■ TASK REQUIREMENTS
A single number is the answer: the count of lines in these records with "minus" in them.

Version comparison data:
'''
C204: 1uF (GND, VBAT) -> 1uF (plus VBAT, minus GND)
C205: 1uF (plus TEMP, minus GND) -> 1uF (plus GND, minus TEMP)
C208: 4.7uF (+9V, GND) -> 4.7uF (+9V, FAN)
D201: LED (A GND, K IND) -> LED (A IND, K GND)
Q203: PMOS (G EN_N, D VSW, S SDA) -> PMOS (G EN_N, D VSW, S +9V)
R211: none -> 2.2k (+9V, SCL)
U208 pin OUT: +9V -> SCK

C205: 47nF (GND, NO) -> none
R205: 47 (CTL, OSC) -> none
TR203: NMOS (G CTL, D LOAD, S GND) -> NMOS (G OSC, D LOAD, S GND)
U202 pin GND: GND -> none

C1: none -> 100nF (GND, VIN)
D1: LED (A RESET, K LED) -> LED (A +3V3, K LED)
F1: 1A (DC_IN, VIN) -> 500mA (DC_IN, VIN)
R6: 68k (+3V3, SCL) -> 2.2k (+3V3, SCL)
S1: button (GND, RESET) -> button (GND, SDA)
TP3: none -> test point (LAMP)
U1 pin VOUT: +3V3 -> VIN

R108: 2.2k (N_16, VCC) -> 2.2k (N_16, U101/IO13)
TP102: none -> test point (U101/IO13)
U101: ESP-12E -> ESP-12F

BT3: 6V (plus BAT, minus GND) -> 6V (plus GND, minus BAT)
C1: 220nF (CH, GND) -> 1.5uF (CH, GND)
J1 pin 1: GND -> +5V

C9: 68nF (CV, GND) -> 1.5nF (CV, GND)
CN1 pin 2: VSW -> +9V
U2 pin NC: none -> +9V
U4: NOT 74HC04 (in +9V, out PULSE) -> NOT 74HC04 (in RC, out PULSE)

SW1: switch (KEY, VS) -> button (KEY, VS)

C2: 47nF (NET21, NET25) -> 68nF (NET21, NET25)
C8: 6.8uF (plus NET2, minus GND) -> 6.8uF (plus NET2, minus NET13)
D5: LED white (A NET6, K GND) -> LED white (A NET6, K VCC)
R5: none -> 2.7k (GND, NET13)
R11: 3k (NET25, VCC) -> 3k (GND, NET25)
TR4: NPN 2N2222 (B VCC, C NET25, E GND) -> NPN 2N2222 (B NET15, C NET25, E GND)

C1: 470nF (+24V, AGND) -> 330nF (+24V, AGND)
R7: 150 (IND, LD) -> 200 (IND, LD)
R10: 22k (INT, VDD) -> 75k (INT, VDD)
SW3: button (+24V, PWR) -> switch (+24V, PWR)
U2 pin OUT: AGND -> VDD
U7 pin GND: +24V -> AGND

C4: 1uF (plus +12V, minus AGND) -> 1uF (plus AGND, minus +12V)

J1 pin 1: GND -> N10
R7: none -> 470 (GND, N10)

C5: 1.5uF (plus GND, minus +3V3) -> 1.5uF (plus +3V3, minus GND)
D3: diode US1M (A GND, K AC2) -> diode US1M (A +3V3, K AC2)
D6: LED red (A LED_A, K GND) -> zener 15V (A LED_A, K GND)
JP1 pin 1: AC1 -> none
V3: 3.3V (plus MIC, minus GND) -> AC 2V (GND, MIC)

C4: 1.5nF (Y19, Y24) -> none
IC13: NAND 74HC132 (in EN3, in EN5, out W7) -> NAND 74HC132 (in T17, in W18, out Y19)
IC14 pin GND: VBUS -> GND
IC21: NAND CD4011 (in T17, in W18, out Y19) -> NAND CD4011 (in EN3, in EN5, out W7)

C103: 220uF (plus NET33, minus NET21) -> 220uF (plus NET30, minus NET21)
'''
■ ANSWER TO THE EXERCISE
8